** What the task asks **
For the listing below, print exactly the lines from the line with "camera: 45 degrees left, 10 degrees down" to the line with "grey traffic cone", both included, and nothing beyond them.

** Information given **
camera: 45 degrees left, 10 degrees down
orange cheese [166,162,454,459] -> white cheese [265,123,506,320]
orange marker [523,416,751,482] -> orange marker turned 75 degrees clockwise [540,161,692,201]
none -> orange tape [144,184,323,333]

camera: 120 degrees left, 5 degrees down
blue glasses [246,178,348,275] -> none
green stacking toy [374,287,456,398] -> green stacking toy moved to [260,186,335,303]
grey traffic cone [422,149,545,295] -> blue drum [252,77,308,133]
* * *
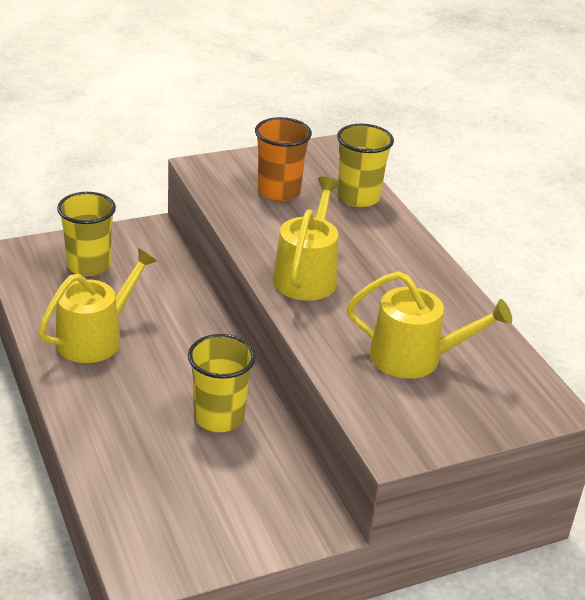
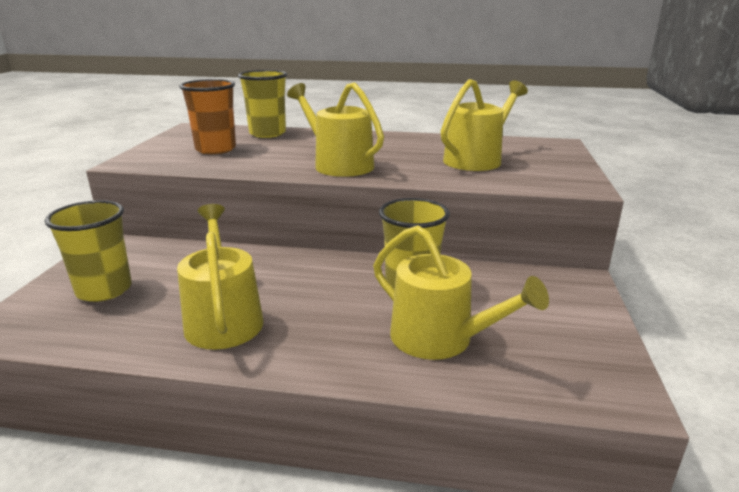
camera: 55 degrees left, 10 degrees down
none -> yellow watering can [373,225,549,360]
* * *
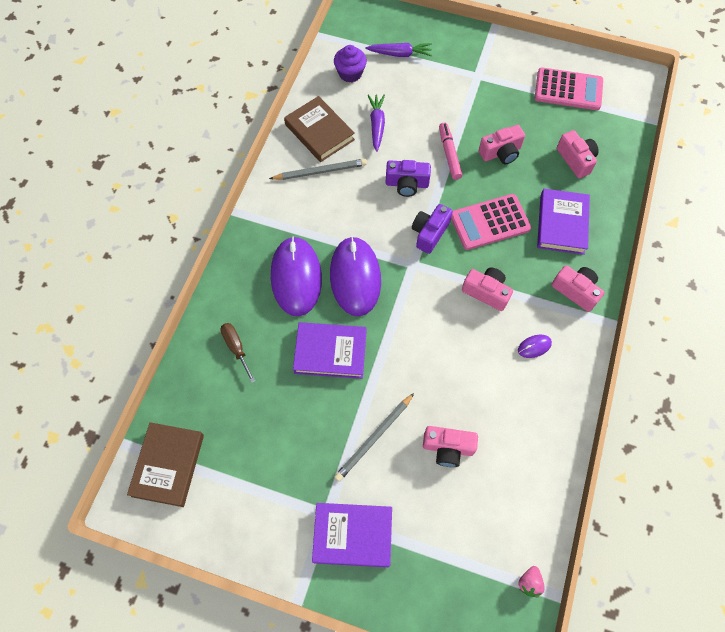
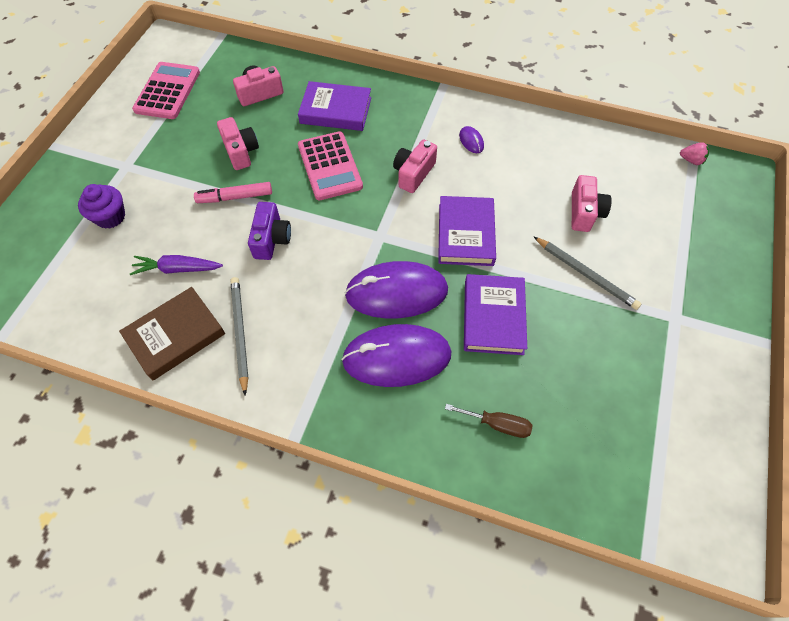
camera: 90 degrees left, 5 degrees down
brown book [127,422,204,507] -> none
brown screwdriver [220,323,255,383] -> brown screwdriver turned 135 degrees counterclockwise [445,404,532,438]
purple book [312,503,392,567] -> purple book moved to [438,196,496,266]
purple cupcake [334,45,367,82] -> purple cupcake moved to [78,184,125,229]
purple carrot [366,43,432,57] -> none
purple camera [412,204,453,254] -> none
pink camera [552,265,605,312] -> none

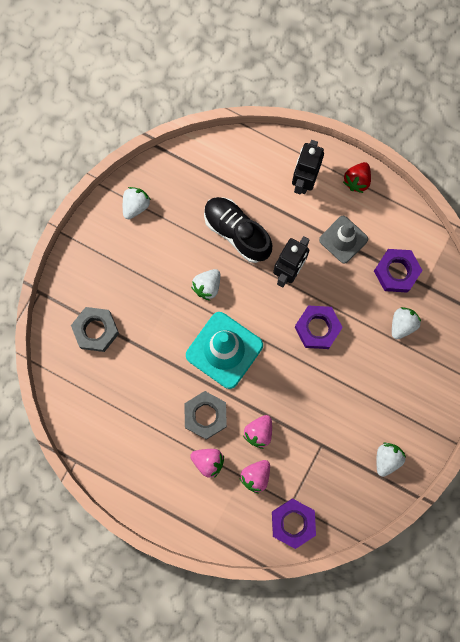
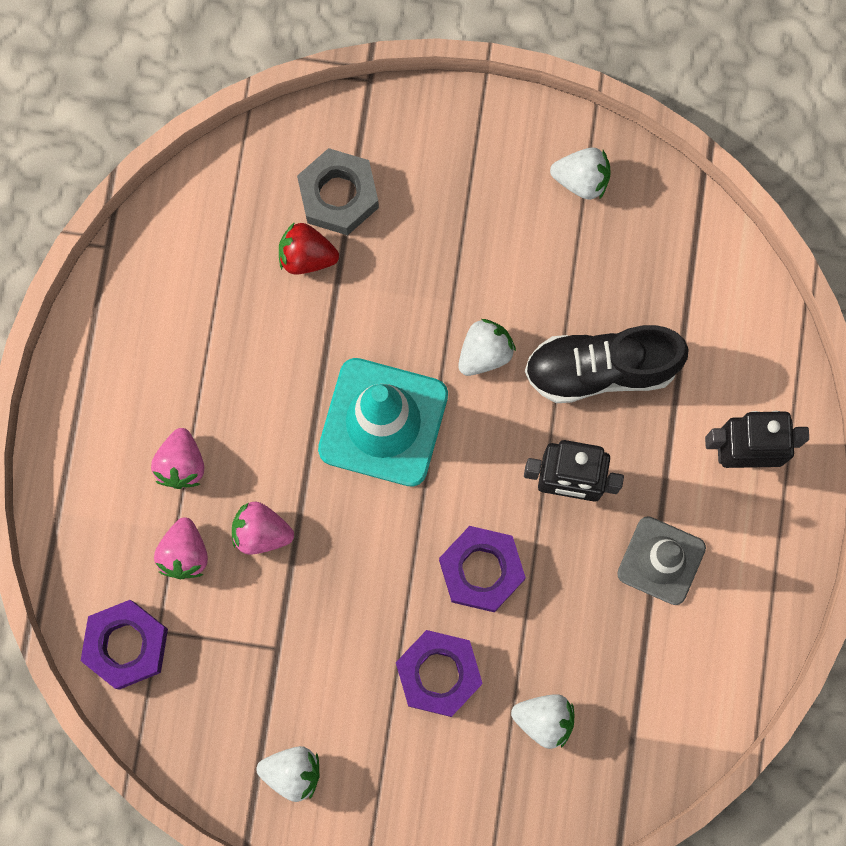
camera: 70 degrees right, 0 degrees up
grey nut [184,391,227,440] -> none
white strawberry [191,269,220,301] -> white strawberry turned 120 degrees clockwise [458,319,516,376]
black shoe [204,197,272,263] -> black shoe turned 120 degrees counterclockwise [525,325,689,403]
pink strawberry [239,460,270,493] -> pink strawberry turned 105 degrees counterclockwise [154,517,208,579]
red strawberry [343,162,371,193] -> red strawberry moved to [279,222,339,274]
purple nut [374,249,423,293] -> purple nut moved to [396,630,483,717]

** Output of the exercise **
camera: 45 degrees left, 10 degrees down
orange cheese [166,162,454,459] -> white cheese [265,123,506,320]
orange marker [523,416,751,482] -> orange marker turned 75 degrees clockwise [540,161,692,201]
none -> orange tape [144,184,323,333]

camera: 120 degrees left, 5 degrees down
blue glasses [246,178,348,275] -> none
green stacking toy [374,287,456,398] -> green stacking toy moved to [260,186,335,303]
grey traffic cone [422,149,545,295] -> blue drum [252,77,308,133]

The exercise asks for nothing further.